Listed records Start Marker

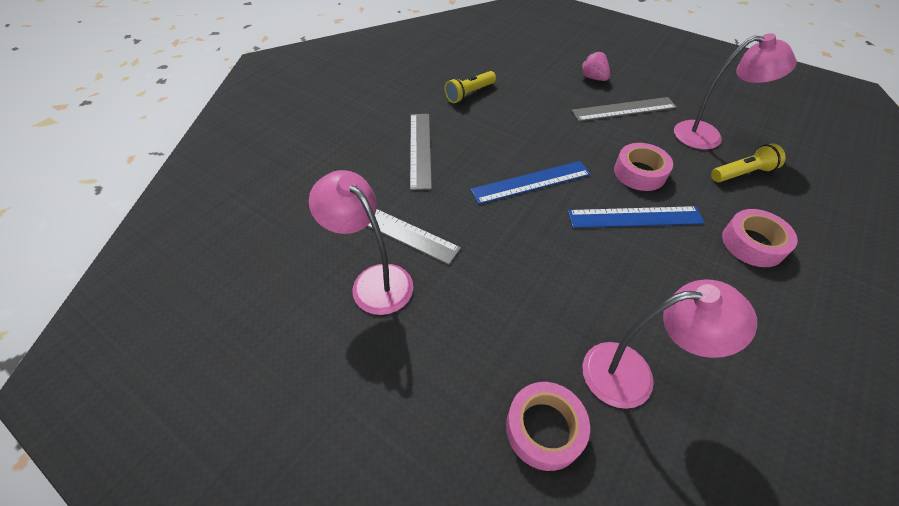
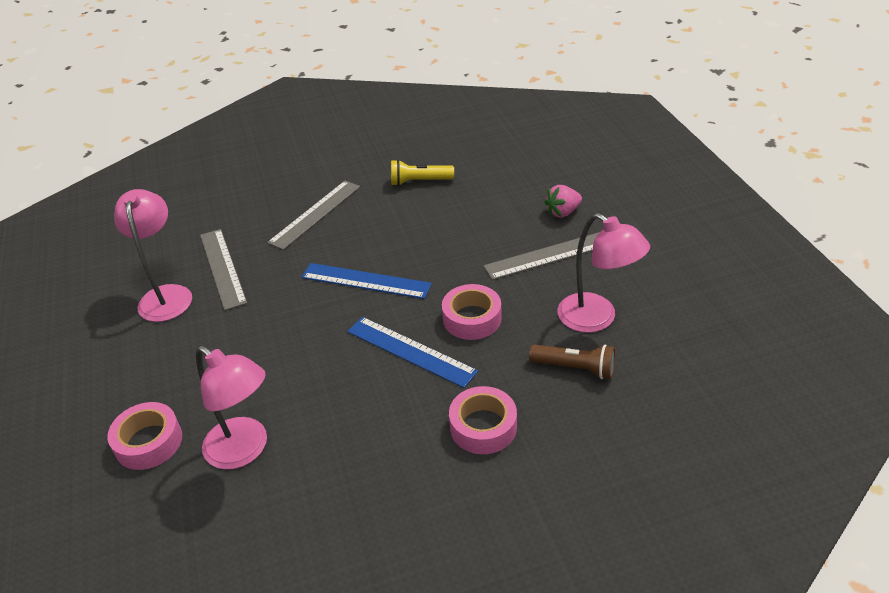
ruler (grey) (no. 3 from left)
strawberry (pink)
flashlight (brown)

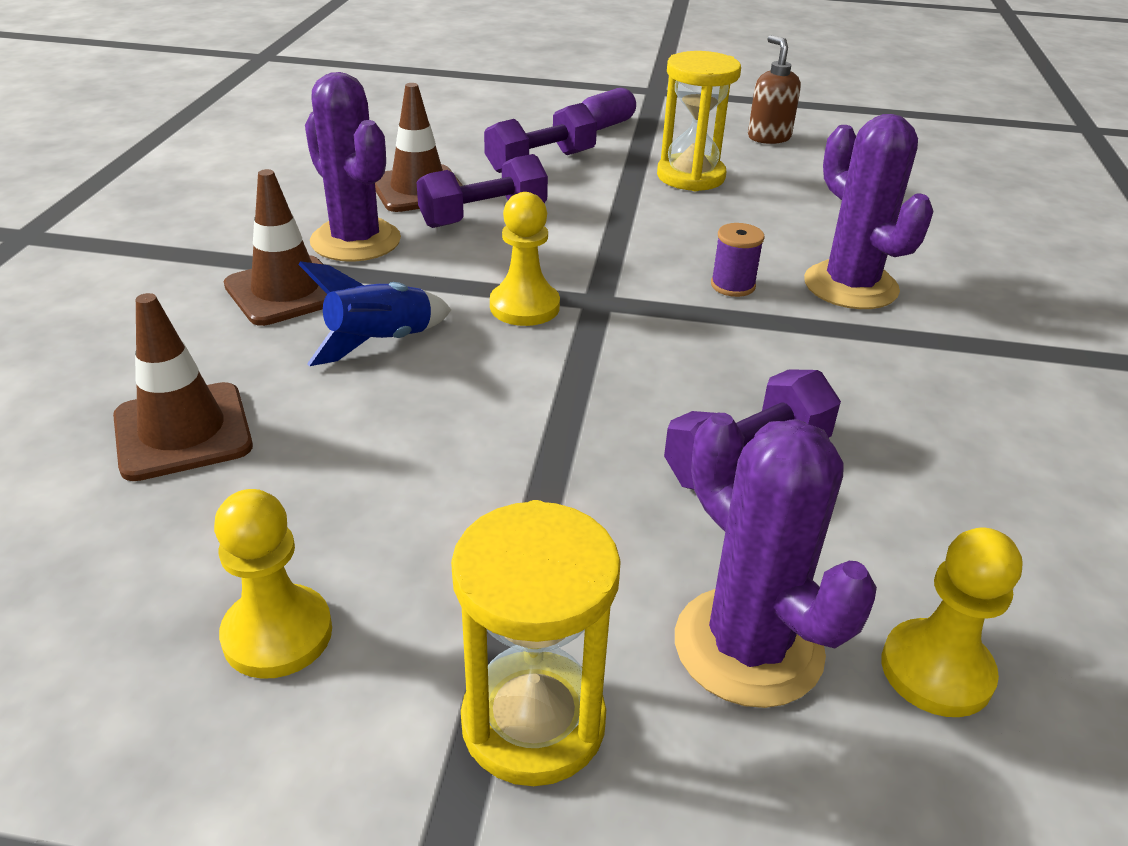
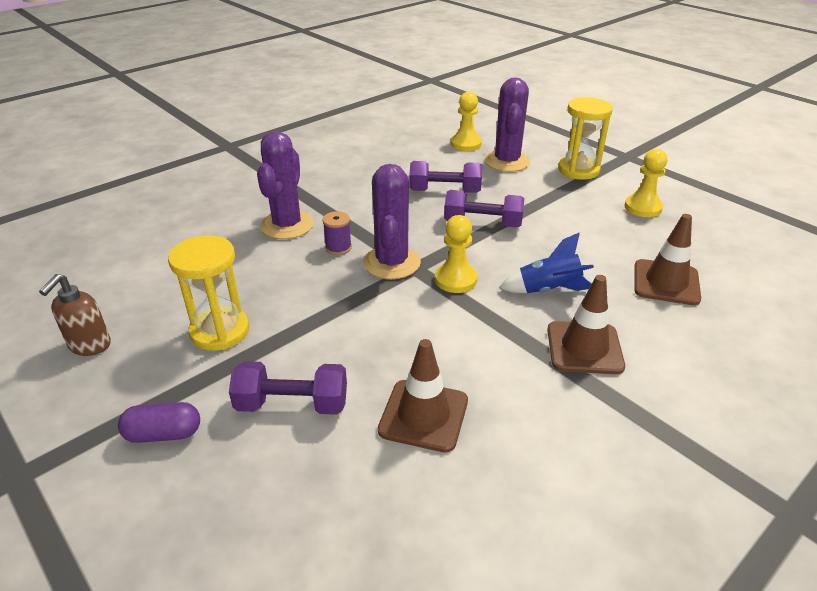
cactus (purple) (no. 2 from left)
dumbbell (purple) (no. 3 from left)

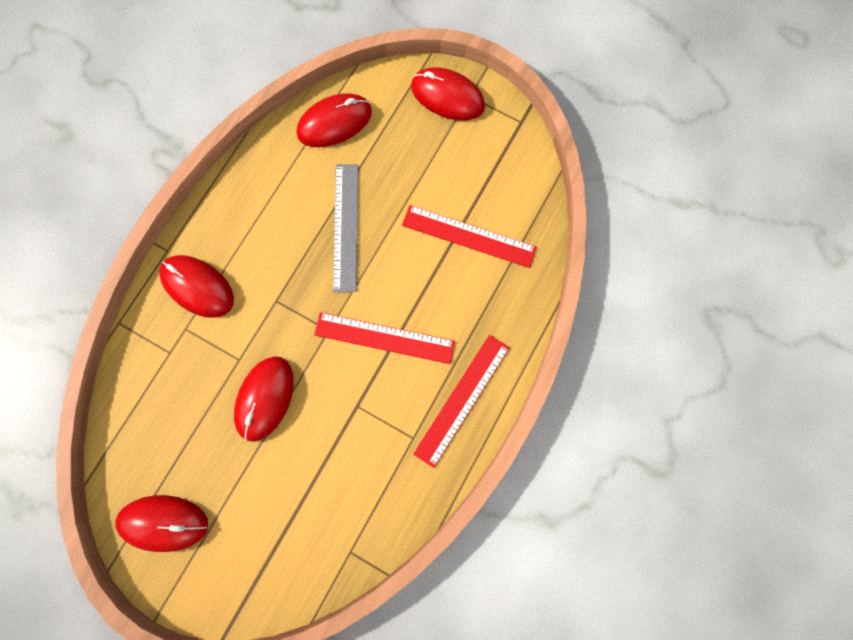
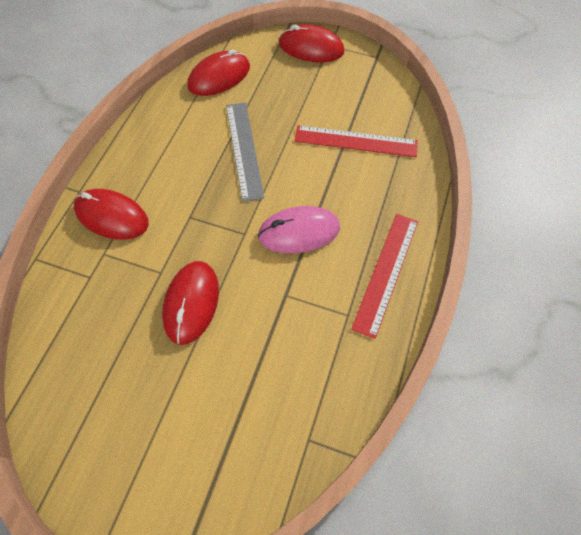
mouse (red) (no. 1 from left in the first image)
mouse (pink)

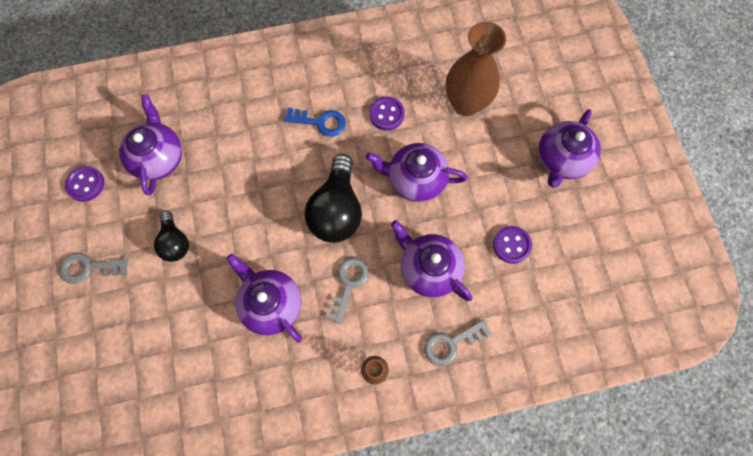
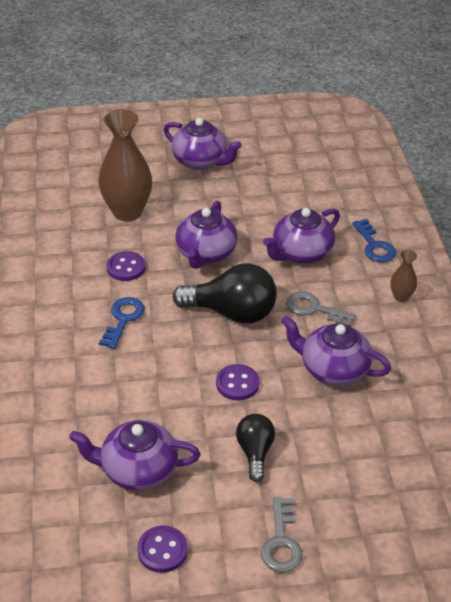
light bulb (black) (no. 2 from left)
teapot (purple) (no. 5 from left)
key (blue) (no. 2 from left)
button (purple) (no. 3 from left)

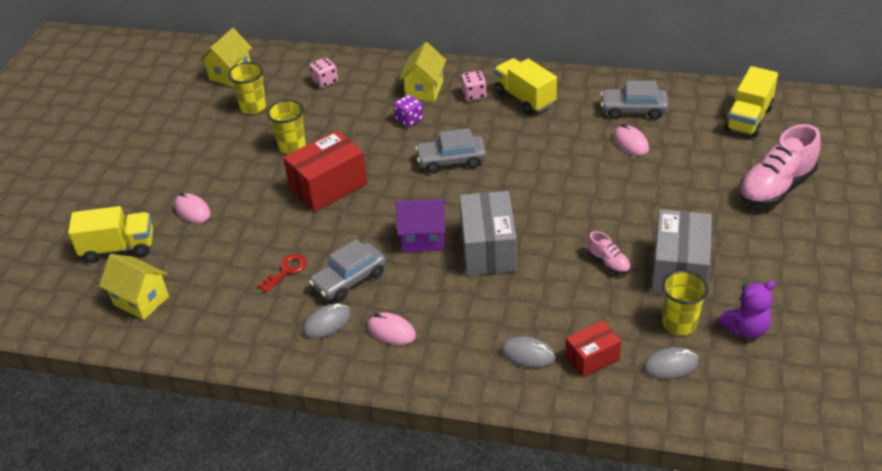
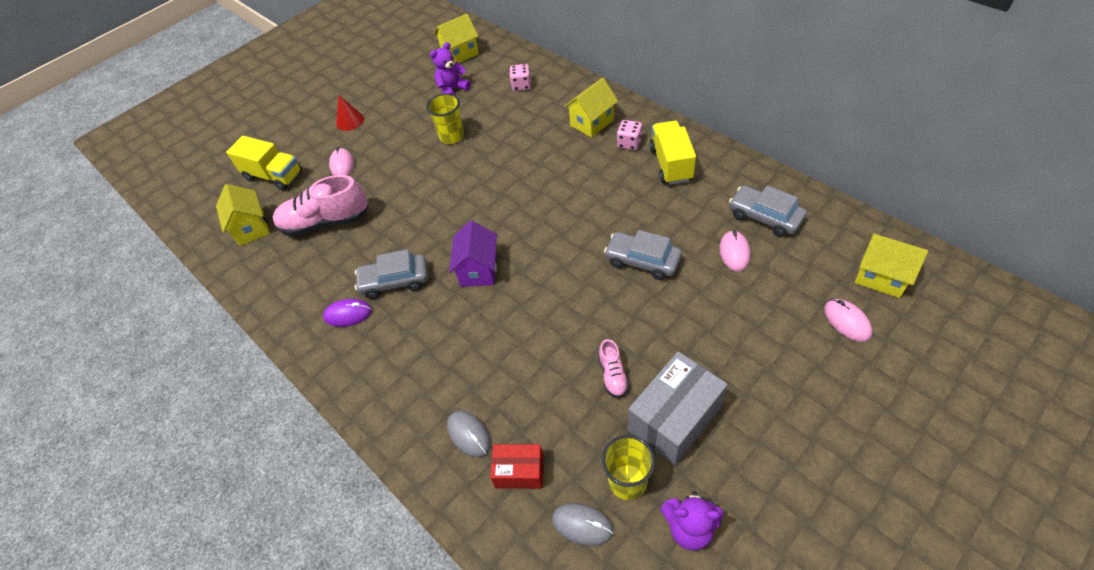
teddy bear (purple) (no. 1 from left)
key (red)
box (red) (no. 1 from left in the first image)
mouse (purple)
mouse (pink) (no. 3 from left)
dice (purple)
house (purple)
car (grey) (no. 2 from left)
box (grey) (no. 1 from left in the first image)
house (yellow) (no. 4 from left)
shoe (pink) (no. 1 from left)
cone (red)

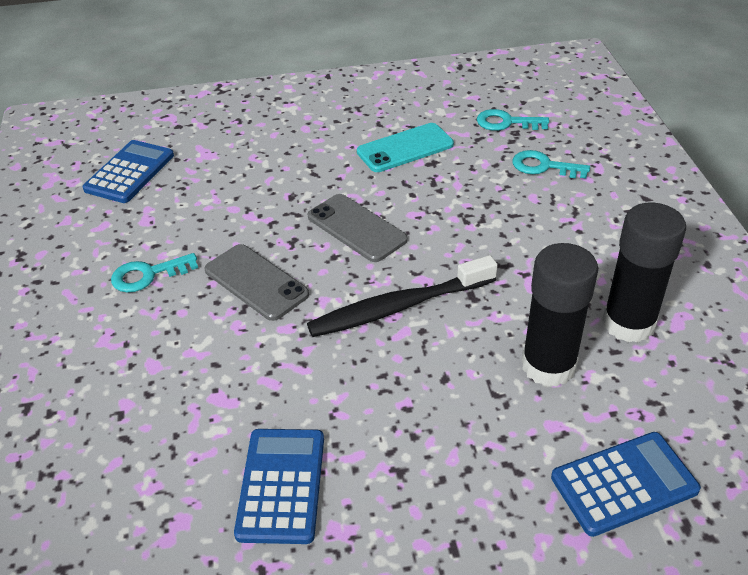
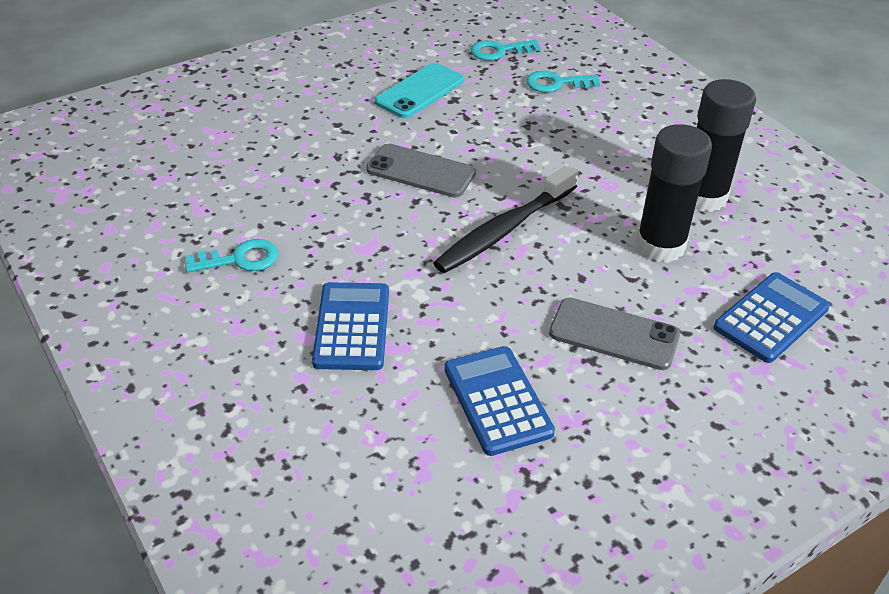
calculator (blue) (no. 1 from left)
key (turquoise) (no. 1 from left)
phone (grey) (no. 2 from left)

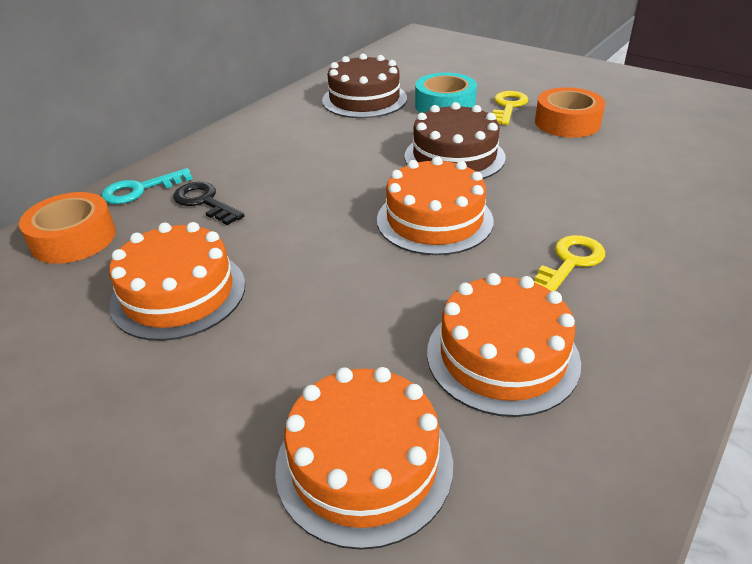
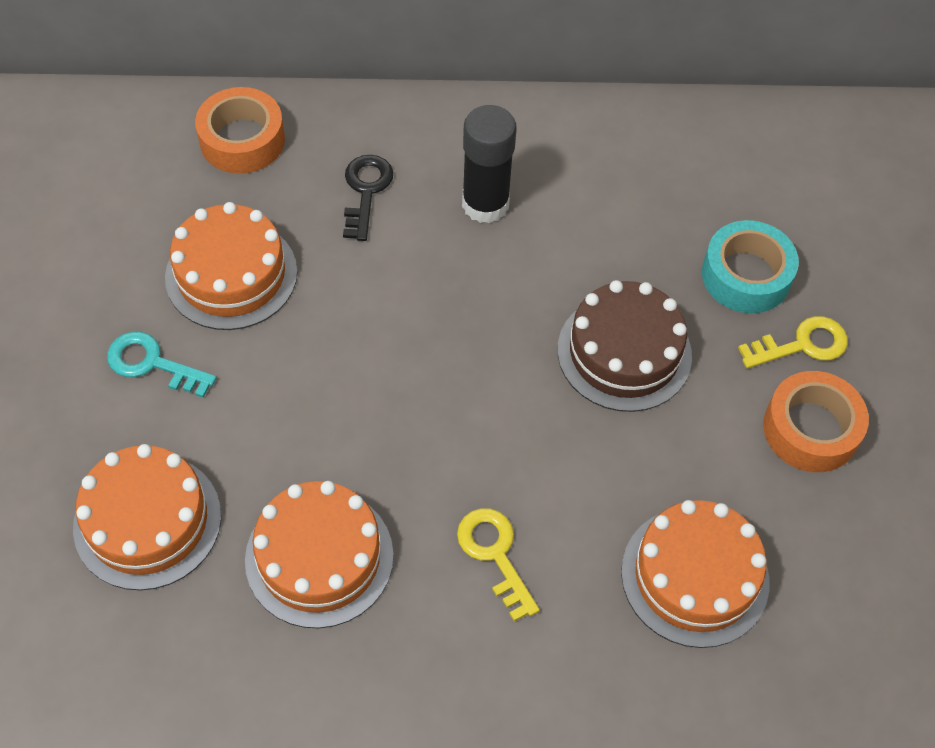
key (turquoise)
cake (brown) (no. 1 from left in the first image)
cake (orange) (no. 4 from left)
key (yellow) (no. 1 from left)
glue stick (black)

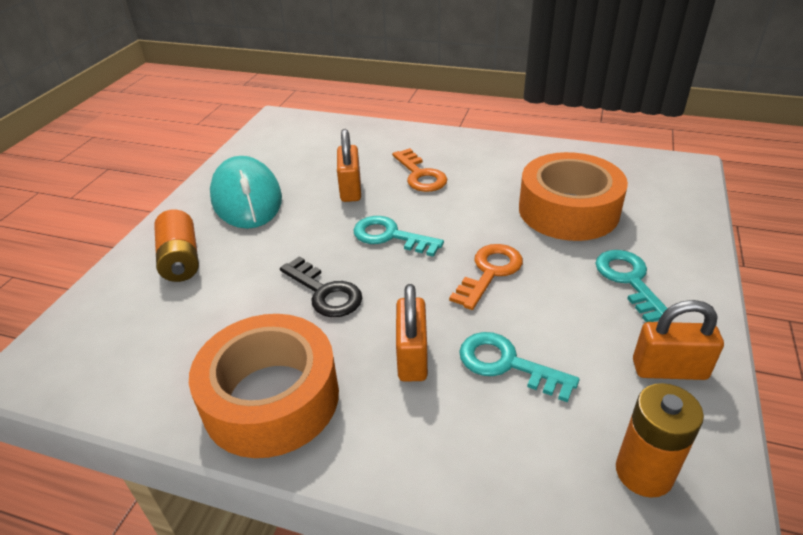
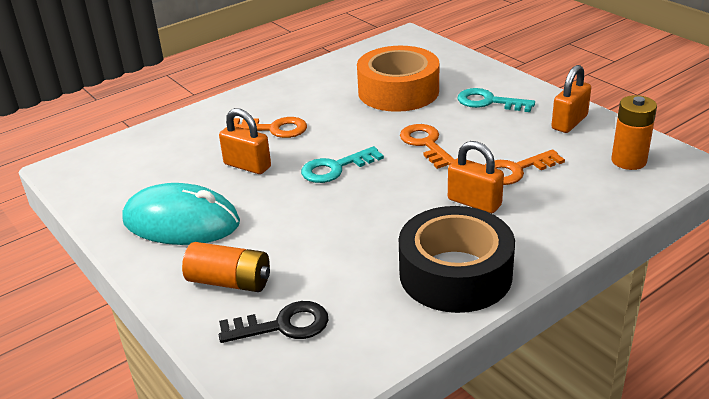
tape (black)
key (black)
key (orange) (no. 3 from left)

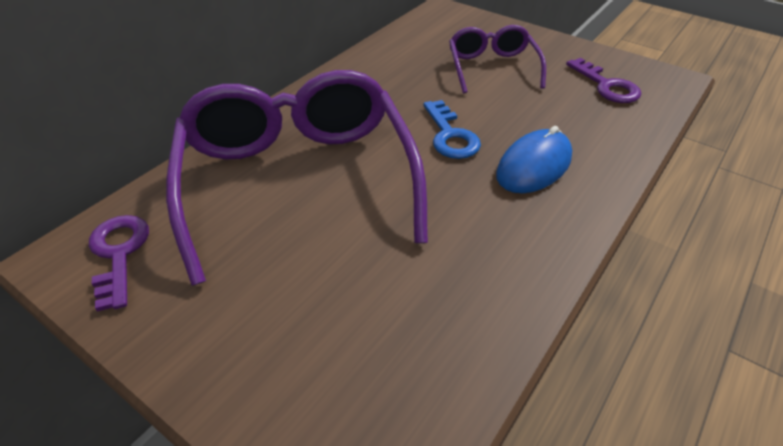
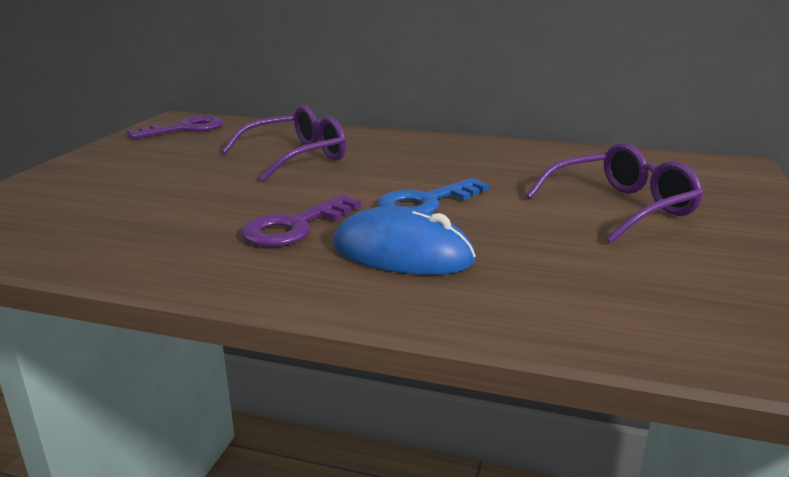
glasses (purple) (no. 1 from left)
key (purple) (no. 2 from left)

Listed records End Marker

What this task involves — Leave the pictures out and return the rest of the listing exactly.

Exercise answer —
ruler (grey) (no. 3 from left)
strawberry (pink)
flashlight (brown)

cactus (purple) (no. 2 from left)
dumbbell (purple) (no. 3 from left)

mouse (red) (no. 1 from left in the first image)
mouse (pink)

light bulb (black) (no. 2 from left)
teapot (purple) (no. 5 from left)
key (blue) (no. 2 from left)
button (purple) (no. 3 from left)

teddy bear (purple) (no. 1 from left)
key (red)
box (red) (no. 1 from left in the first image)
mouse (purple)
mouse (pink) (no. 3 from left)
dice (purple)
house (purple)
car (grey) (no. 2 from left)
box (grey) (no. 1 from left in the first image)
house (yellow) (no. 4 from left)
shoe (pink) (no. 1 from left)
cone (red)

calculator (blue) (no. 1 from left)
key (turquoise) (no. 1 from left)
phone (grey) (no. 2 from left)

key (turquoise)
cake (brown) (no. 1 from left in the first image)
cake (orange) (no. 4 from left)
key (yellow) (no. 1 from left)
glue stick (black)

tape (black)
key (black)
key (orange) (no. 3 from left)

glasses (purple) (no. 1 from left)
key (purple) (no. 2 from left)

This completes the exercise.